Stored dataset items
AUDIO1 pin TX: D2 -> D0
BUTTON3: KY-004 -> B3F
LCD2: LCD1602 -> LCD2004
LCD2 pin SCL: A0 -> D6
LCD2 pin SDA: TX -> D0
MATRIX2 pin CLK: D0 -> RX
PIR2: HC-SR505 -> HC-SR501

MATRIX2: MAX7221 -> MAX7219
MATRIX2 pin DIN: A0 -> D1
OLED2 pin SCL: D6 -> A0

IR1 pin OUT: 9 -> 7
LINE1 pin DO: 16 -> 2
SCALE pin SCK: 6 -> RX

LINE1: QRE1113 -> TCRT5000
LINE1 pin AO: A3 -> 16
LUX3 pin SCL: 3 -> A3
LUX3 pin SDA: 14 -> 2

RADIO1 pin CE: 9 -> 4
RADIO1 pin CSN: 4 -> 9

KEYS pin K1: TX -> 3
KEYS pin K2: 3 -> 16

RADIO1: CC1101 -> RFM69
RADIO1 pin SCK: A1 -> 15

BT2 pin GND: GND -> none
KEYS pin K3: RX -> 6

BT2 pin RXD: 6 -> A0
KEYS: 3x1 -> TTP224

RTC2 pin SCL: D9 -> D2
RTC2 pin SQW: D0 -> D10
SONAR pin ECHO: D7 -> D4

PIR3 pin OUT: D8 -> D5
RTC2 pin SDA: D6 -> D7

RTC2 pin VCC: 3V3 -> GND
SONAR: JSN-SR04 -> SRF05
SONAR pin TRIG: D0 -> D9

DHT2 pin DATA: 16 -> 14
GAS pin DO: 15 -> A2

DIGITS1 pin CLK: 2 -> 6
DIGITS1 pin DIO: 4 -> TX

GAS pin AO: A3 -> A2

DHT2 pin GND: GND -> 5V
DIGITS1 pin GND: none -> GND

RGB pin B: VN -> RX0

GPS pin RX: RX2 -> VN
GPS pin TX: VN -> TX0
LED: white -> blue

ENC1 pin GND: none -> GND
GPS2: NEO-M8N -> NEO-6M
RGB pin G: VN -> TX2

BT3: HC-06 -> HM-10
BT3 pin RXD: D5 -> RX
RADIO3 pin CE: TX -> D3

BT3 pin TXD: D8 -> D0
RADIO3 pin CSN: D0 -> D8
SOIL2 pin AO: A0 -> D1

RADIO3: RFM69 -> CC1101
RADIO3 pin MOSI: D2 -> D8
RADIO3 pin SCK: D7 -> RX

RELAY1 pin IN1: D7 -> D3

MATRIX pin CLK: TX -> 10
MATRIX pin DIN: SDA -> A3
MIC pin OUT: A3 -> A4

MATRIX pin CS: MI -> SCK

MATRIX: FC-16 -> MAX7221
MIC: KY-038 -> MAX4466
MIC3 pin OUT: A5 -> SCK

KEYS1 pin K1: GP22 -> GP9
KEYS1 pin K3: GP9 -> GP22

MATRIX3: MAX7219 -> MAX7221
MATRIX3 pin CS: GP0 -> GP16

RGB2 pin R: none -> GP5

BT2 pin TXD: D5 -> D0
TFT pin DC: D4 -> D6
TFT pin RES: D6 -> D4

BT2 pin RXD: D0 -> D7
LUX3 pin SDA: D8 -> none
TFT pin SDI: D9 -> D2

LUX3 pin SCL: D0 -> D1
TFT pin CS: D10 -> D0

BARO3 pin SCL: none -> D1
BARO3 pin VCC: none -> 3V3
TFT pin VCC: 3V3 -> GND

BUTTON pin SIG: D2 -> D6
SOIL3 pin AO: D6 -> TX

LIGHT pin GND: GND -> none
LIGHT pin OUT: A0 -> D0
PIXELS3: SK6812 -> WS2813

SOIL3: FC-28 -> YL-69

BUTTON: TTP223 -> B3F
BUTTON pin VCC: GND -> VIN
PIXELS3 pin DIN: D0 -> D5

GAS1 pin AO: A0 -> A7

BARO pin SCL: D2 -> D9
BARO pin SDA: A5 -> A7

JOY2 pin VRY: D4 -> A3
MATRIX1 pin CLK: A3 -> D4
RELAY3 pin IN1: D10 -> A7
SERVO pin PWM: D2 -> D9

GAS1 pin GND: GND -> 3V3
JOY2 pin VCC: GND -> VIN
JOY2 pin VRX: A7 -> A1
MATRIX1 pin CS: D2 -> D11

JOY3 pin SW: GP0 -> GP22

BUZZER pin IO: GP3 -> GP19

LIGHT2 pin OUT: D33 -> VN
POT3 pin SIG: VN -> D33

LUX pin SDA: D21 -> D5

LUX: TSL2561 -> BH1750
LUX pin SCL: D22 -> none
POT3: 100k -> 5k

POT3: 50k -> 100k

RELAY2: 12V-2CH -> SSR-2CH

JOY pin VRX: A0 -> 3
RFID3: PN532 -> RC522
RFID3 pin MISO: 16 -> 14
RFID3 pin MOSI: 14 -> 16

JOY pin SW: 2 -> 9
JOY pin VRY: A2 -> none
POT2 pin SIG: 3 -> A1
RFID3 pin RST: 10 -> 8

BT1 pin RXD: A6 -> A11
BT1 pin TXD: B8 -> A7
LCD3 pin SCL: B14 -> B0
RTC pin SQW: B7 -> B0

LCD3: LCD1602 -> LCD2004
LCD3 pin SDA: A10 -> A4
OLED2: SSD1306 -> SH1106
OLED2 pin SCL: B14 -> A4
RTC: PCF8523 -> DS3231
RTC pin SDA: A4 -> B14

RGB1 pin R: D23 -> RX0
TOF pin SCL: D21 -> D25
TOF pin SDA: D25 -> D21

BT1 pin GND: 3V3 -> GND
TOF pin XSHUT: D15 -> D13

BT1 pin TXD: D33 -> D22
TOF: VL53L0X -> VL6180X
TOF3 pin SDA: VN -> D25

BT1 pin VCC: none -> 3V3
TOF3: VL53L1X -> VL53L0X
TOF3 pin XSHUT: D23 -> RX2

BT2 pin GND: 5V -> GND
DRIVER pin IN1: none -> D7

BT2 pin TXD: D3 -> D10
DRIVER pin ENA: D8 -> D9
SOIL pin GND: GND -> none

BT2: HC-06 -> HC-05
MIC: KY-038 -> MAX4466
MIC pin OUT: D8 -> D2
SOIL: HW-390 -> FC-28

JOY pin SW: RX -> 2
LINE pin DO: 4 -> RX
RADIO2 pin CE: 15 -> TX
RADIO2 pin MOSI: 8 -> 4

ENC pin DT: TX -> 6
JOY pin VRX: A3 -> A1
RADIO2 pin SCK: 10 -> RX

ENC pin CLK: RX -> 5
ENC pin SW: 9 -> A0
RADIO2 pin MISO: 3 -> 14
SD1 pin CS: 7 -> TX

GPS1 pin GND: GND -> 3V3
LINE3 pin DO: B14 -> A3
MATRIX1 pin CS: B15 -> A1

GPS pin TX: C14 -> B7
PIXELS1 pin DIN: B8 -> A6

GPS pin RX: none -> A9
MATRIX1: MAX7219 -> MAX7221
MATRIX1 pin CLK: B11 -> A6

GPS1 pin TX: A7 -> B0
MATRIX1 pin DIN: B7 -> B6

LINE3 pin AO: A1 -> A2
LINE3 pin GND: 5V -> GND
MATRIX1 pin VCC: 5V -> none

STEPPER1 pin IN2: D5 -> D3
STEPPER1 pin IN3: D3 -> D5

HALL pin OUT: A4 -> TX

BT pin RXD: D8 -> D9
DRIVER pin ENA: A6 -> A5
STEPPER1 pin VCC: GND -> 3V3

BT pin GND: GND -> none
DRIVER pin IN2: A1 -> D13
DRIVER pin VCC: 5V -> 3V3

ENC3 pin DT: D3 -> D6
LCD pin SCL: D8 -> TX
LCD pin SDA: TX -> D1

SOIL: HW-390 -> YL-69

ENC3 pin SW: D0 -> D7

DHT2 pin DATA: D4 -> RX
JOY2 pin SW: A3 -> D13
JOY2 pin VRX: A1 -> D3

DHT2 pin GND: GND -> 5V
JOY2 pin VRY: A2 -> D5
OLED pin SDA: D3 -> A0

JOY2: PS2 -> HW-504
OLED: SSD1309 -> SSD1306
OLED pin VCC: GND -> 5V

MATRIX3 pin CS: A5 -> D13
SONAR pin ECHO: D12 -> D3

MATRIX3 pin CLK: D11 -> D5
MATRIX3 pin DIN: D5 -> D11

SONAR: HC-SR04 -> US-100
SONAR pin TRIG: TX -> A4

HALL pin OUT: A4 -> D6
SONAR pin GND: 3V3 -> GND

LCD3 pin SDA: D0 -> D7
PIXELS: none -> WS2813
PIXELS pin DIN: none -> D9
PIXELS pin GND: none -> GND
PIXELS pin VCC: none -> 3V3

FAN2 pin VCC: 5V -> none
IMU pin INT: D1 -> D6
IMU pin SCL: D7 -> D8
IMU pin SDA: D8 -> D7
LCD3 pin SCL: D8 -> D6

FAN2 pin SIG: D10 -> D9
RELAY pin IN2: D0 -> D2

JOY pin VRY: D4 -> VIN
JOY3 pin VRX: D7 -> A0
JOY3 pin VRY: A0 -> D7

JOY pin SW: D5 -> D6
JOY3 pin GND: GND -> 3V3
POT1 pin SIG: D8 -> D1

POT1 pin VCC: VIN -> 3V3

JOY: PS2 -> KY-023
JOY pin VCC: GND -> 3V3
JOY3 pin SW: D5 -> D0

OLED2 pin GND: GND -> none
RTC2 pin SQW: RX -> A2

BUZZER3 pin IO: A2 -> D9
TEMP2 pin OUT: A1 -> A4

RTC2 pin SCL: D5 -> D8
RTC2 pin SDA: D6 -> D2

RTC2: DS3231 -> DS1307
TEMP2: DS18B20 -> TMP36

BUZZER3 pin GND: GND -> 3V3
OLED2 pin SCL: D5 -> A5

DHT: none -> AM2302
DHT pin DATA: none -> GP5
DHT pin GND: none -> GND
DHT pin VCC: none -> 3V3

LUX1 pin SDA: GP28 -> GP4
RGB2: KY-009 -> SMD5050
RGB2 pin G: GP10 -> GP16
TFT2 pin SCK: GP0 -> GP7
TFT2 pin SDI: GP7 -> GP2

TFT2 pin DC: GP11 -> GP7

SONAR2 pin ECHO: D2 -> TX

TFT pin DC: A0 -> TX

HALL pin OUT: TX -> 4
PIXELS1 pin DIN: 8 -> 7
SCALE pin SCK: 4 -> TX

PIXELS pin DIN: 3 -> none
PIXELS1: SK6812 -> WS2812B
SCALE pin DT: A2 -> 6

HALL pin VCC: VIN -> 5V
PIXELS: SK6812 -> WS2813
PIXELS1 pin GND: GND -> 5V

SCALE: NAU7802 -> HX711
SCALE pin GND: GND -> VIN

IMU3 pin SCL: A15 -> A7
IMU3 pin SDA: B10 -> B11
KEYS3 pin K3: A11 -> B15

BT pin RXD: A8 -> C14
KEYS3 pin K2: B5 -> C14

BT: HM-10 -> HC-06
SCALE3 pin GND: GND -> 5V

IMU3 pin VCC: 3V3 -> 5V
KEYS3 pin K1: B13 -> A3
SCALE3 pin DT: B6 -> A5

**Assigned task:** Using the records above, set down exactly the lines from the one with "BARO pin SDA: A5 -> A7" through the one with "LCD pin SCL: D8 -> TX", inclusive, and nothing more.

**Response:**
BARO pin SDA: A5 -> A7

JOY2 pin VRY: D4 -> A3
MATRIX1 pin CLK: A3 -> D4
RELAY3 pin IN1: D10 -> A7
SERVO pin PWM: D2 -> D9

GAS1 pin GND: GND -> 3V3
JOY2 pin VCC: GND -> VIN
JOY2 pin VRX: A7 -> A1
MATRIX1 pin CS: D2 -> D11

JOY3 pin SW: GP0 -> GP22

BUZZER pin IO: GP3 -> GP19

LIGHT2 pin OUT: D33 -> VN
POT3 pin SIG: VN -> D33

LUX pin SDA: D21 -> D5

LUX: TSL2561 -> BH1750
LUX pin SCL: D22 -> none
POT3: 100k -> 5k

POT3: 50k -> 100k

RELAY2: 12V-2CH -> SSR-2CH

JOY pin VRX: A0 -> 3
RFID3: PN532 -> RC522
RFID3 pin MISO: 16 -> 14
RFID3 pin MOSI: 14 -> 16

JOY pin SW: 2 -> 9
JOY pin VRY: A2 -> none
POT2 pin SIG: 3 -> A1
RFID3 pin RST: 10 -> 8

BT1 pin RXD: A6 -> A11
BT1 pin TXD: B8 -> A7
LCD3 pin SCL: B14 -> B0
RTC pin SQW: B7 -> B0

LCD3: LCD1602 -> LCD2004
LCD3 pin SDA: A10 -> A4
OLED2: SSD1306 -> SH1106
OLED2 pin SCL: B14 -> A4
RTC: PCF8523 -> DS3231
RTC pin SDA: A4 -> B14

RGB1 pin R: D23 -> RX0
TOF pin SCL: D21 -> D25
TOF pin SDA: D25 -> D21

BT1 pin GND: 3V3 -> GND
TOF pin XSHUT: D15 -> D13

BT1 pin TXD: D33 -> D22
TOF: VL53L0X -> VL6180X
TOF3 pin SDA: VN -> D25

BT1 pin VCC: none -> 3V3
TOF3: VL53L1X -> VL53L0X
TOF3 pin XSHUT: D23 -> RX2

BT2 pin GND: 5V -> GND
DRIVER pin IN1: none -> D7

BT2 pin TXD: D3 -> D10
DRIVER pin ENA: D8 -> D9
SOIL pin GND: GND -> none

BT2: HC-06 -> HC-05
MIC: KY-038 -> MAX4466
MIC pin OUT: D8 -> D2
SOIL: HW-390 -> FC-28

JOY pin SW: RX -> 2
LINE pin DO: 4 -> RX
RADIO2 pin CE: 15 -> TX
RADIO2 pin MOSI: 8 -> 4

ENC pin DT: TX -> 6
JOY pin VRX: A3 -> A1
RADIO2 pin SCK: 10 -> RX

ENC pin CLK: RX -> 5
ENC pin SW: 9 -> A0
RADIO2 pin MISO: 3 -> 14
SD1 pin CS: 7 -> TX

GPS1 pin GND: GND -> 3V3
LINE3 pin DO: B14 -> A3
MATRIX1 pin CS: B15 -> A1

GPS pin TX: C14 -> B7
PIXELS1 pin DIN: B8 -> A6

GPS pin RX: none -> A9
MATRIX1: MAX7219 -> MAX7221
MATRIX1 pin CLK: B11 -> A6

GPS1 pin TX: A7 -> B0
MATRIX1 pin DIN: B7 -> B6

LINE3 pin AO: A1 -> A2
LINE3 pin GND: 5V -> GND
MATRIX1 pin VCC: 5V -> none

STEPPER1 pin IN2: D5 -> D3
STEPPER1 pin IN3: D3 -> D5

HALL pin OUT: A4 -> TX

BT pin RXD: D8 -> D9
DRIVER pin ENA: A6 -> A5
STEPPER1 pin VCC: GND -> 3V3

BT pin GND: GND -> none
DRIVER pin IN2: A1 -> D13
DRIVER pin VCC: 5V -> 3V3

ENC3 pin DT: D3 -> D6
LCD pin SCL: D8 -> TX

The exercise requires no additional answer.